ASSIGNMENT: Filter the listing down to the lines containing the word "none".

START DATA TO PROCESS

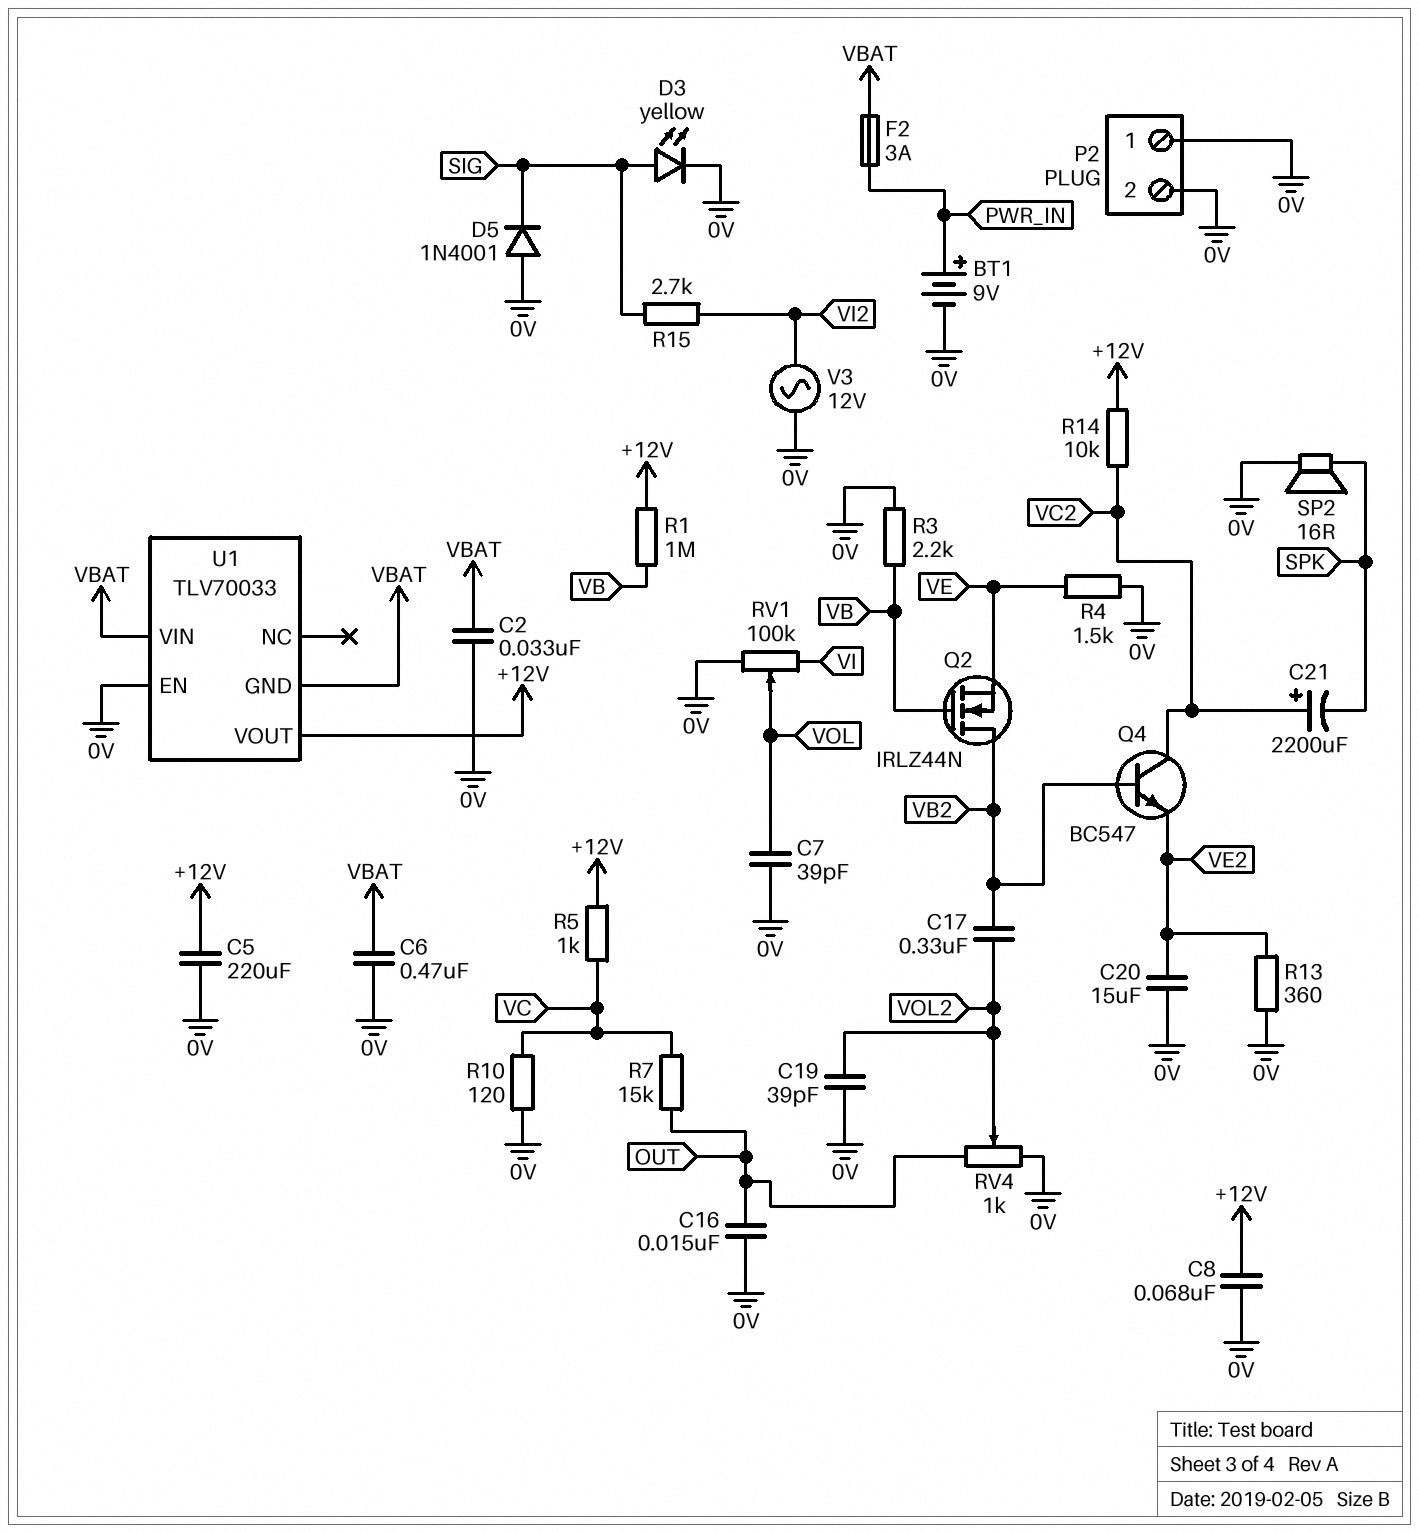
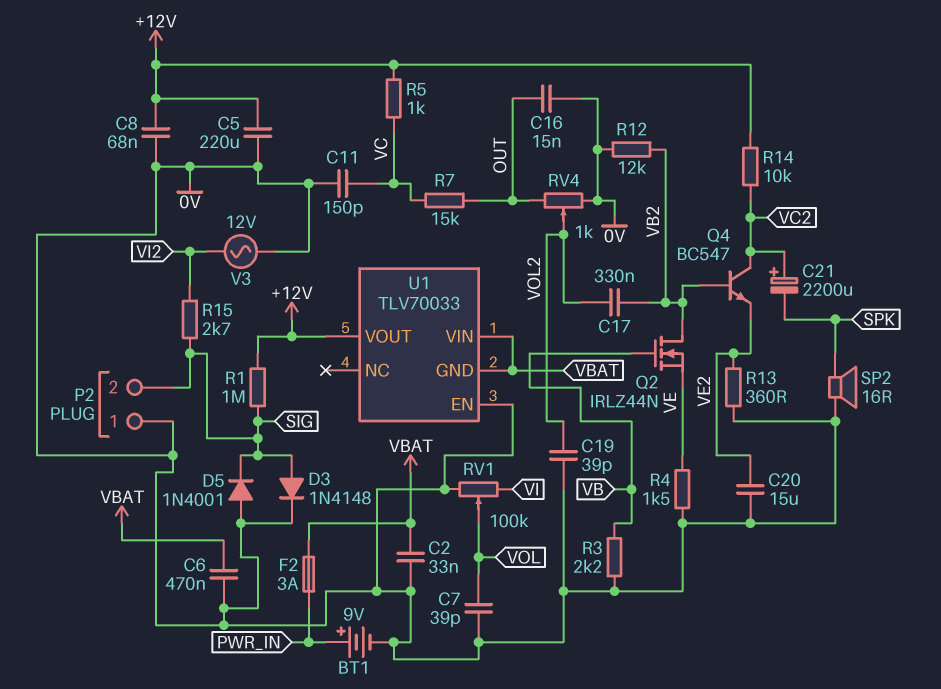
C11: none -> 150pF (0V, VC)
D3: LED yellow (A SIG, K 0V) -> diode 1N4148 (A SIG, K 0V)
P2 pin 2: 0V -> SIG
R1: 1M (+12V, VB) -> 1M (+12V, SIG)
R10: 120 (0V, VC) -> none
R12: none -> 12k (0V, VB2)

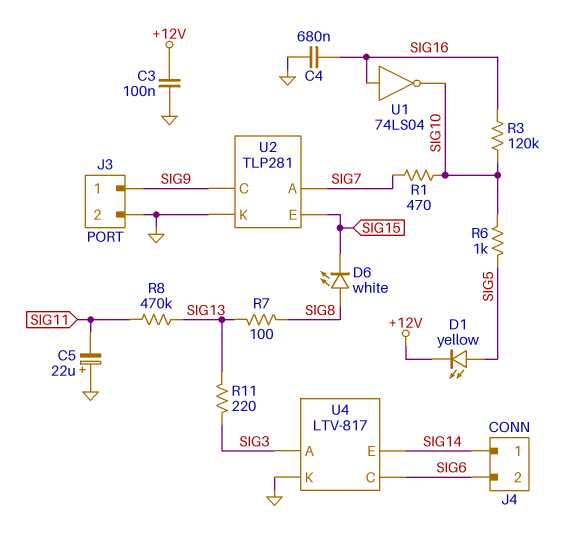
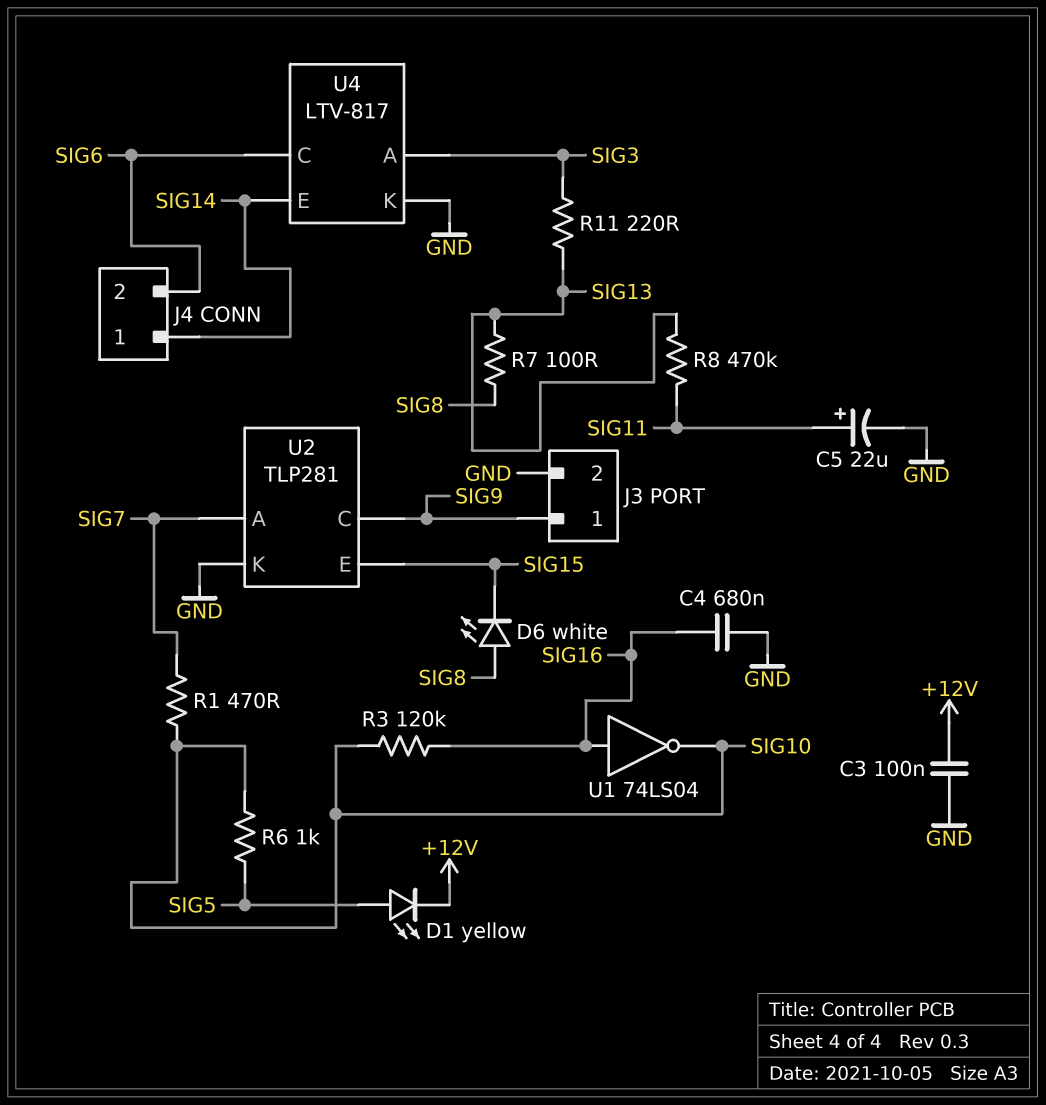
C5: 22uF (plus GND, minus SIG11) -> 22uF (plus SIG11, minus GND)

END DATA TO PROCESS

RESULT FOR THIS EXERCISE:
C11: none -> 150pF (0V, VC)
R10: 120 (0V, VC) -> none
R12: none -> 12k (0V, VB2)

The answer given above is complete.